What you are asked to do:
The required result is the exact run of lines beginning at the one containing "black L-shape: moved 24 px down" and ending at the last line of the entries.

Records excerpted from a collection:
#####
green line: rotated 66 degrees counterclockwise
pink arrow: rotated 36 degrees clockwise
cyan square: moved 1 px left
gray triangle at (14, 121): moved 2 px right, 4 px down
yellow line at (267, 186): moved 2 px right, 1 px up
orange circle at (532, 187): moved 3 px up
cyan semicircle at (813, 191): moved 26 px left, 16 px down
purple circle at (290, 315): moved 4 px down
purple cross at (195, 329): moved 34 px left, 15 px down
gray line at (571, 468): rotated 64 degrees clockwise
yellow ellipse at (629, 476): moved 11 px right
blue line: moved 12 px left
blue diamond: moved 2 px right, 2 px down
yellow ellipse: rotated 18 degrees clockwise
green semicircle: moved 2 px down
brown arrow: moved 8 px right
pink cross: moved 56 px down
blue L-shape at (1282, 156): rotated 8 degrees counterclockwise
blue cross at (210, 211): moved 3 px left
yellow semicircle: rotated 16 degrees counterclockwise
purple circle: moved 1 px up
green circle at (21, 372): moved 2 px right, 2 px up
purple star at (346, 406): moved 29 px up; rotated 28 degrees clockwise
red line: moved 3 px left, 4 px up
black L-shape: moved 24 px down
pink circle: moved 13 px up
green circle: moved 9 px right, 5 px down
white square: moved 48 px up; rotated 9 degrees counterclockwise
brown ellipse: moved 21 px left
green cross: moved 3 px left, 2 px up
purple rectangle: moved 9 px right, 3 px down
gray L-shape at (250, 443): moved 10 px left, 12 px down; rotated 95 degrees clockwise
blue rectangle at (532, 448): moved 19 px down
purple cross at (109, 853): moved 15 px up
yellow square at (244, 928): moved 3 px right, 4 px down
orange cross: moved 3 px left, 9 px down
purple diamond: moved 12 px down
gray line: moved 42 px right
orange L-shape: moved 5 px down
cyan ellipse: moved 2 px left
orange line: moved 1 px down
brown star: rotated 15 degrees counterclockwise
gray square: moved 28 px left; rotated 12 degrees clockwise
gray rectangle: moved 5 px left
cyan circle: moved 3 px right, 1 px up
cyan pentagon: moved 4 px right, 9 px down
#####
Written response:
black L-shape: moved 24 px down
pink circle: moved 13 px up
green circle: moved 9 px right, 5 px down
white square: moved 48 px up; rotated 9 degrees counterclockwise
brown ellipse: moved 21 px left
green cross: moved 3 px left, 2 px up
purple rectangle: moved 9 px right, 3 px down
gray L-shape at (250, 443): moved 10 px left, 12 px down; rotated 95 degrees clockwise
blue rectangle at (532, 448): moved 19 px down
purple cross at (109, 853): moved 15 px up
yellow square at (244, 928): moved 3 px right, 4 px down
orange cross: moved 3 px left, 9 px down
purple diamond: moved 12 px down
gray line: moved 42 px right
orange L-shape: moved 5 px down
cyan ellipse: moved 2 px left
orange line: moved 1 px down
brown star: rotated 15 degrees counterclockwise
gray square: moved 28 px left; rotated 12 degrees clockwise
gray rectangle: moved 5 px left
cyan circle: moved 3 px right, 1 px up
cyan pentagon: moved 4 px right, 9 px down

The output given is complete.